▸ **Work task**: Tally the lines below that hold the string "degrees", and give only the tally.

▸ **Given entries**:
════

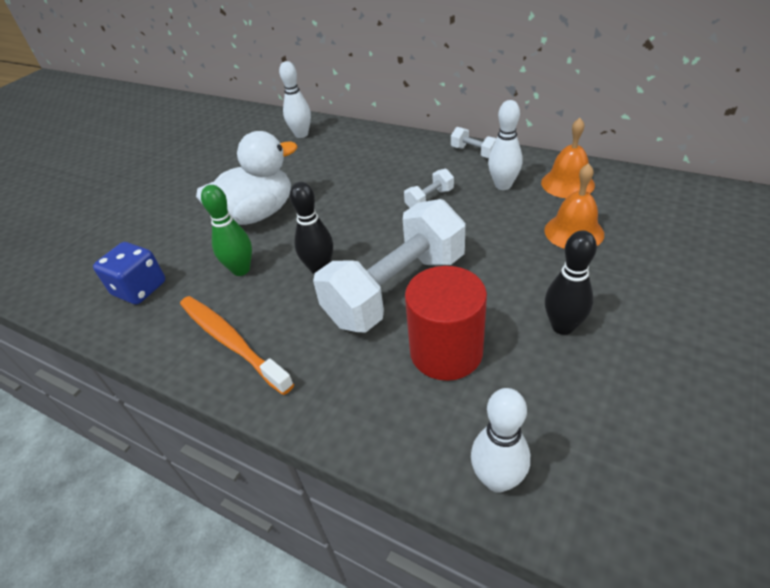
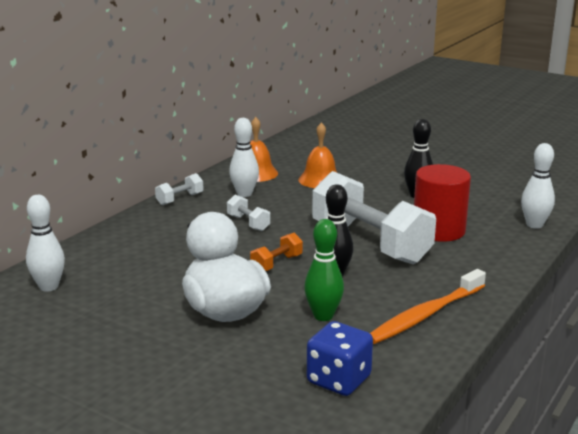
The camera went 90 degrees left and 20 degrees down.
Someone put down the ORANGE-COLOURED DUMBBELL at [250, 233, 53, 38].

════

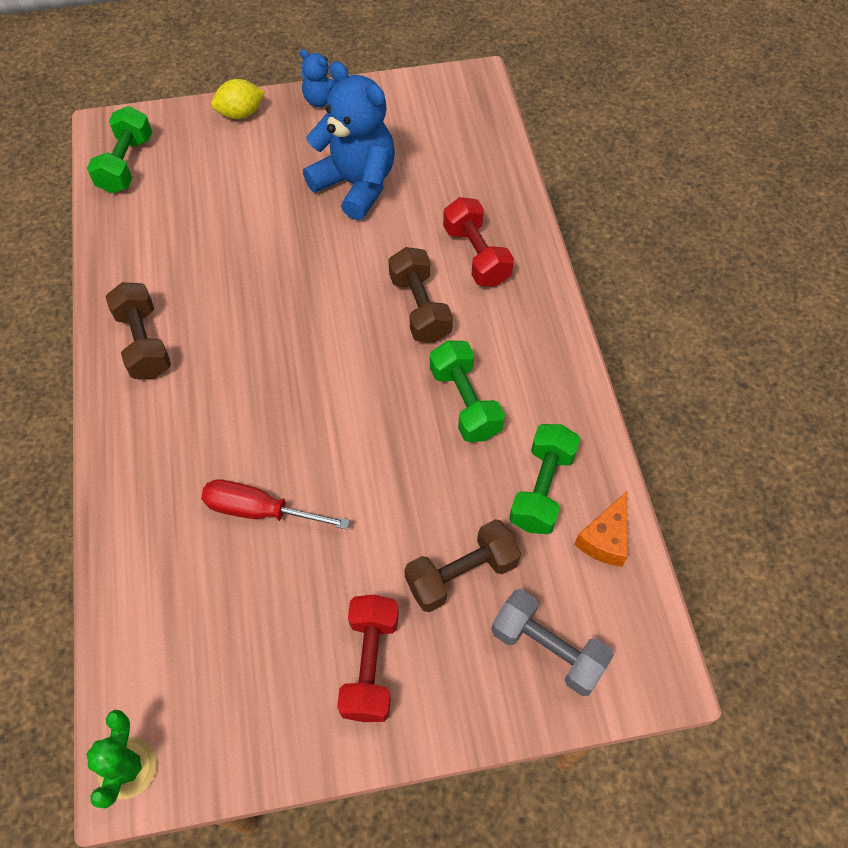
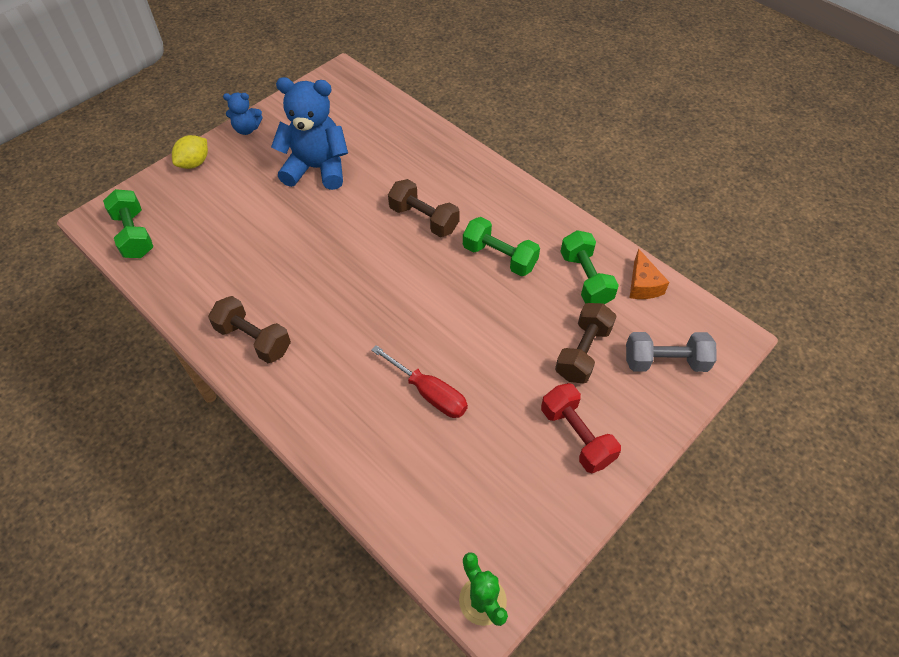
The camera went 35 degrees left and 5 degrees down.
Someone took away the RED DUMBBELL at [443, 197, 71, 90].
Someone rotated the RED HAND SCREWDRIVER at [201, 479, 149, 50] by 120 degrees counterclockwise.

════

▸ **Solution for this task**: 3